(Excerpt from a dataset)

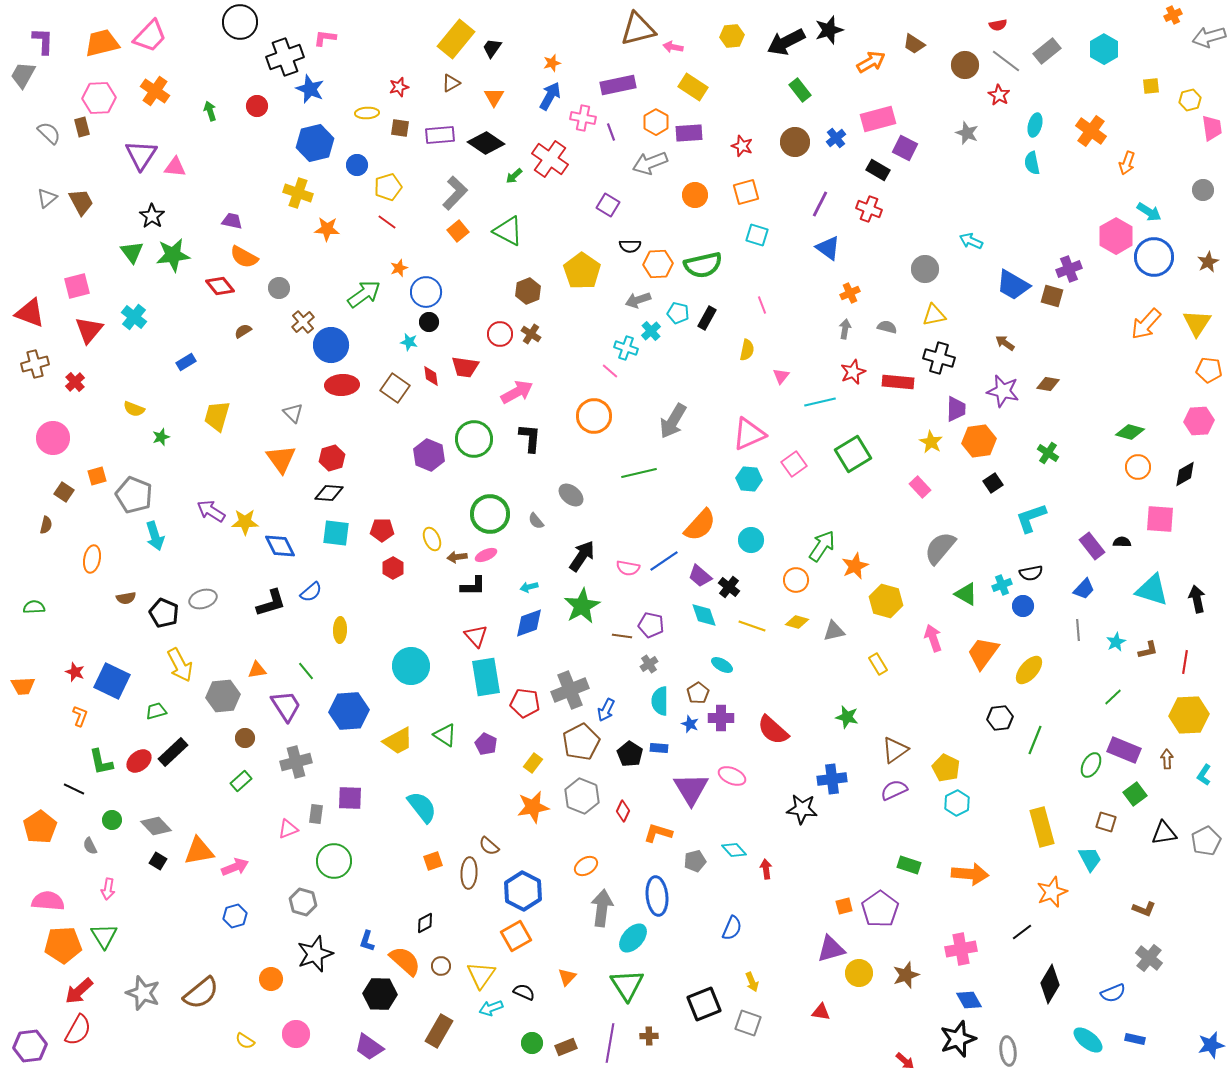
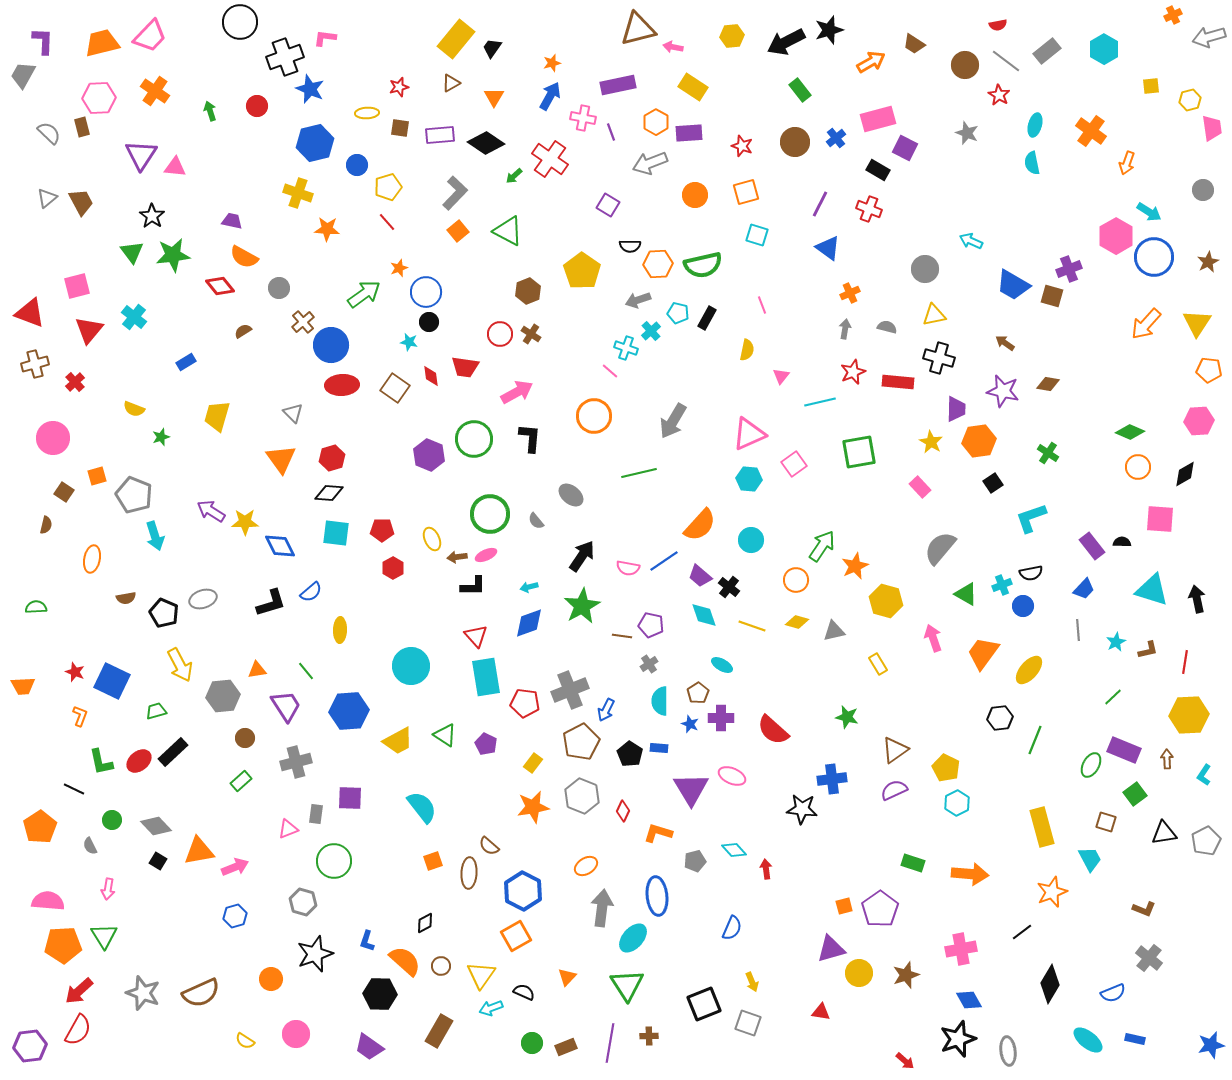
red line at (387, 222): rotated 12 degrees clockwise
green diamond at (1130, 432): rotated 8 degrees clockwise
green square at (853, 454): moved 6 px right, 2 px up; rotated 21 degrees clockwise
green semicircle at (34, 607): moved 2 px right
green rectangle at (909, 865): moved 4 px right, 2 px up
brown semicircle at (201, 993): rotated 15 degrees clockwise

Your task: Reproduce every line of the entries above word for word, omitting the pictures.

Exercise output:
red line at (387, 222): rotated 12 degrees clockwise
green diamond at (1130, 432): rotated 8 degrees clockwise
green square at (853, 454): moved 6 px right, 2 px up; rotated 21 degrees clockwise
green semicircle at (34, 607): moved 2 px right
green rectangle at (909, 865): moved 4 px right, 2 px up
brown semicircle at (201, 993): rotated 15 degrees clockwise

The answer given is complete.